## How to complete this task
Leave out the pictures and reproduce all of the data exactly.

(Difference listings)
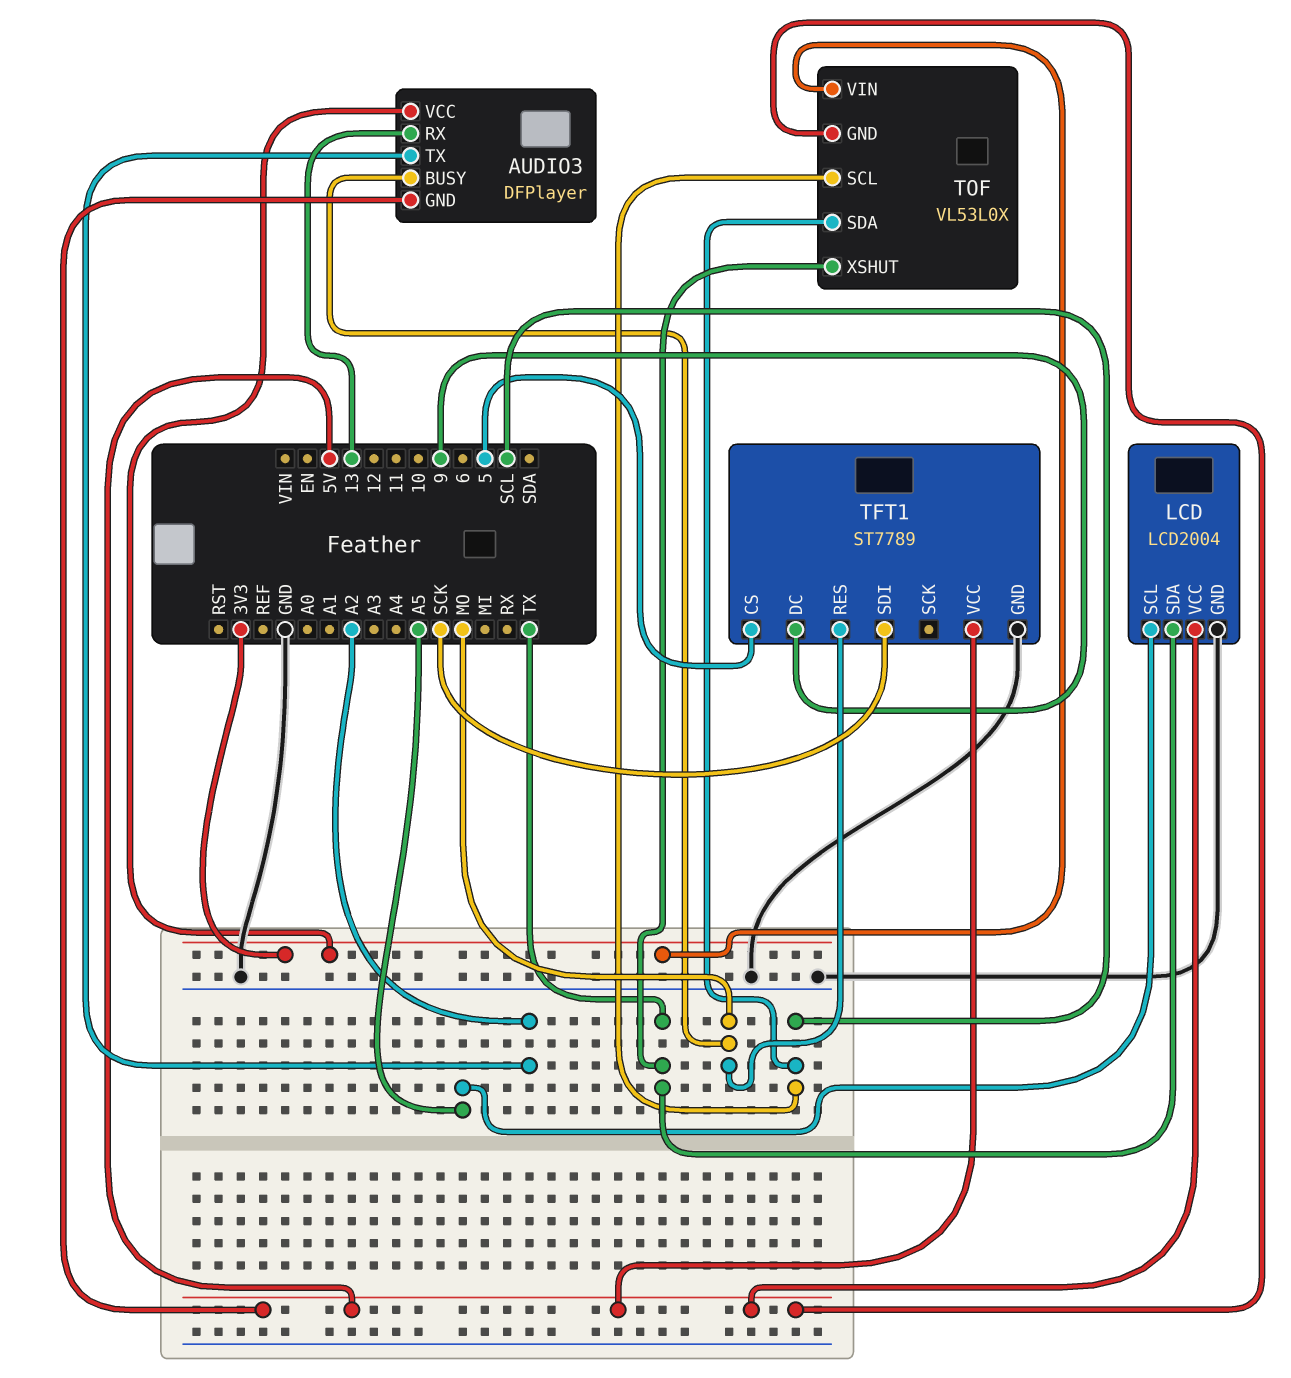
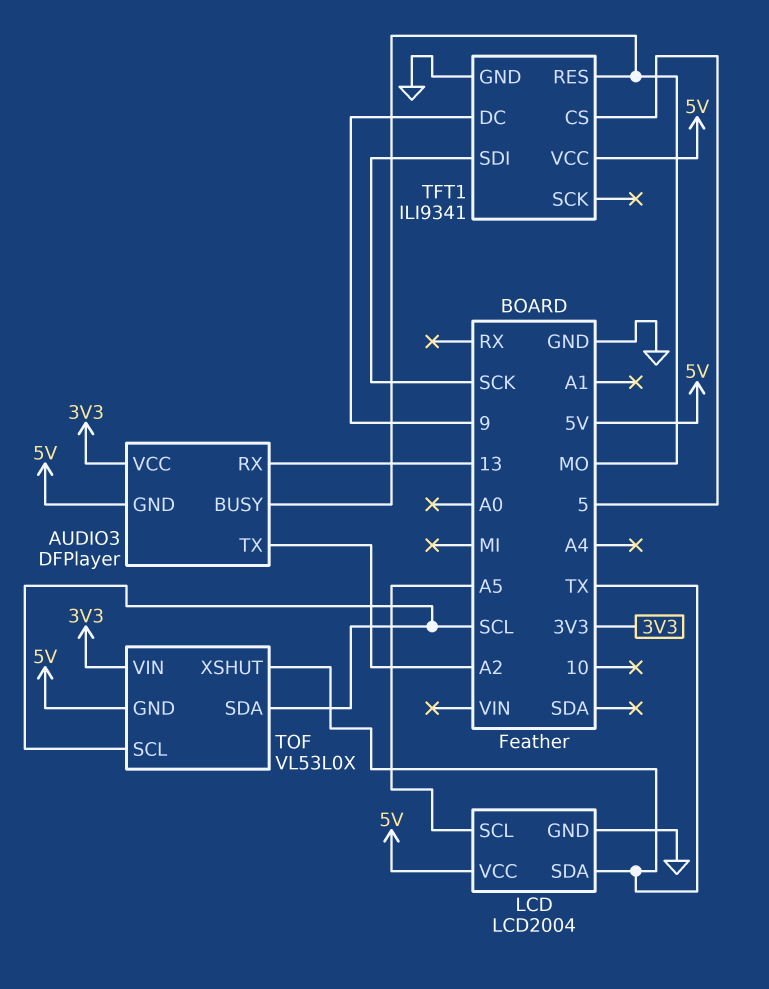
TFT1: ST7789 -> ILI9341

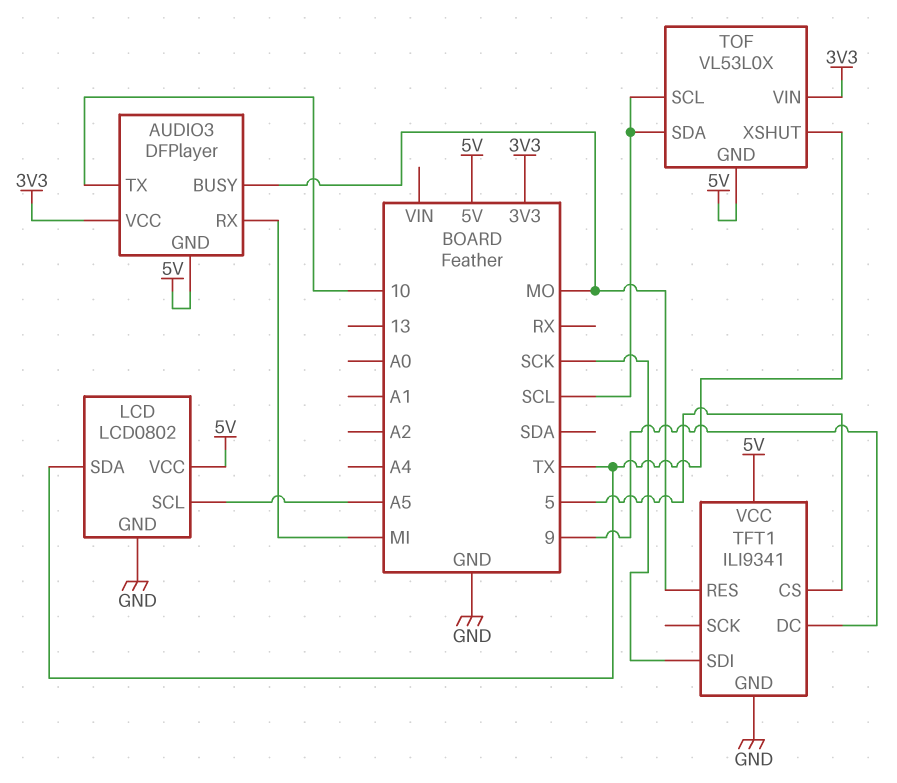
AUDIO3 pin RX: 13 -> MI
AUDIO3 pin TX: A2 -> 10
LCD: LCD2004 -> LCD0802

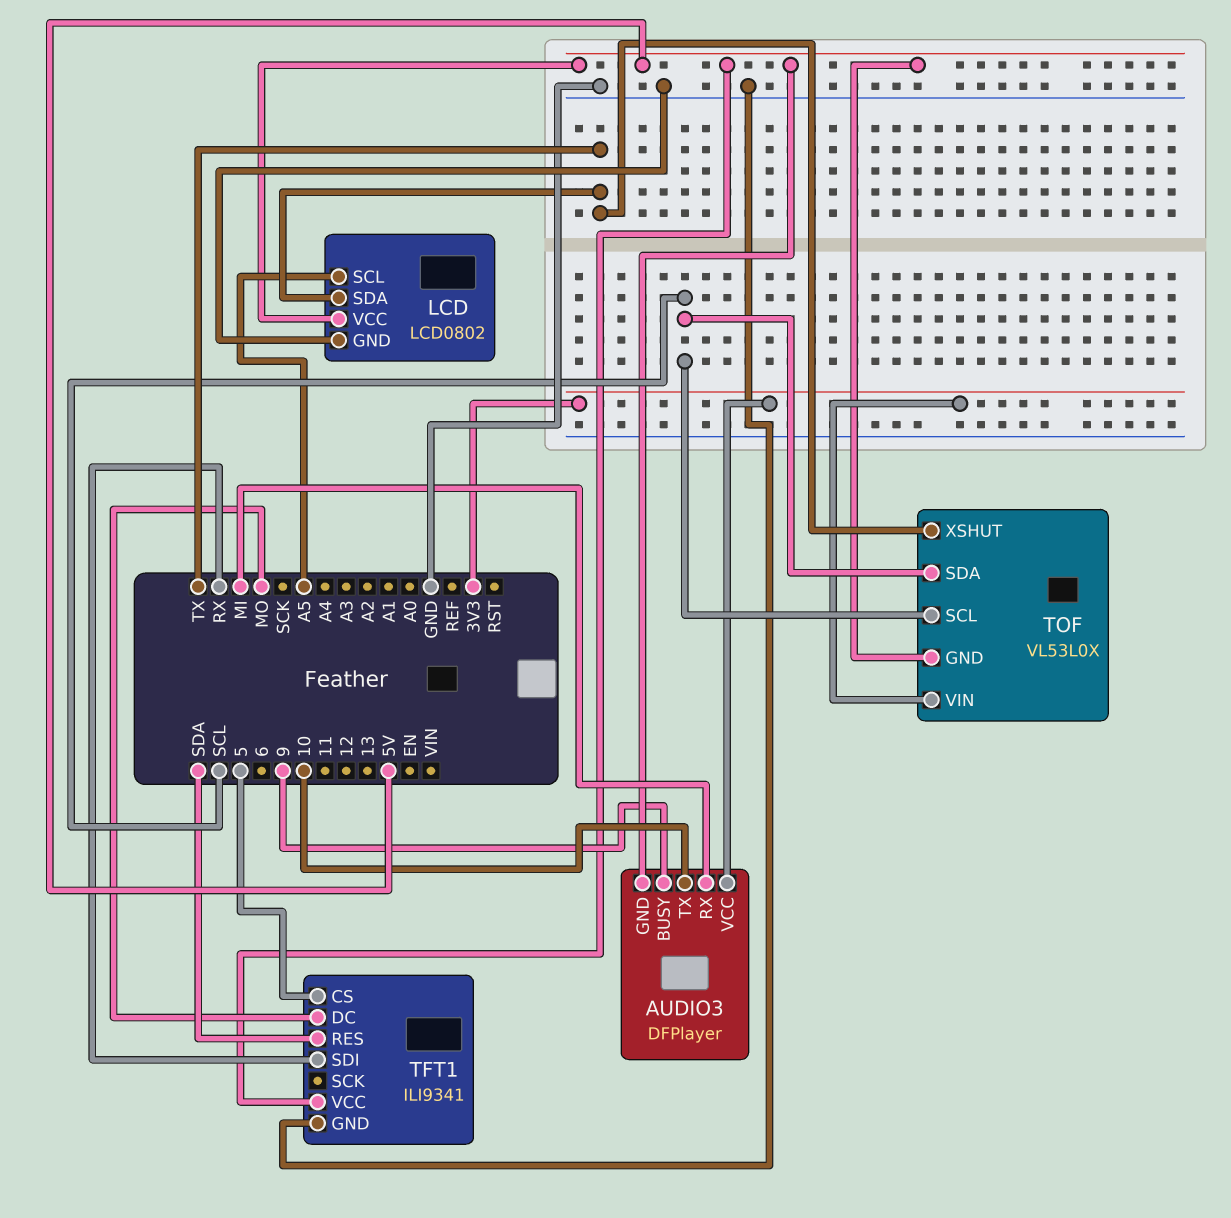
AUDIO3 pin BUSY: MO -> 9
TFT1 pin DC: 9 -> MO
TFT1 pin RES: MO -> SDA
TFT1 pin SDI: SCK -> RX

## Exercise output
TFT1: ST7789 -> ILI9341

AUDIO3 pin RX: 13 -> MI
AUDIO3 pin TX: A2 -> 10
LCD: LCD2004 -> LCD0802

AUDIO3 pin BUSY: MO -> 9
TFT1 pin DC: 9 -> MO
TFT1 pin RES: MO -> SDA
TFT1 pin SDI: SCK -> RX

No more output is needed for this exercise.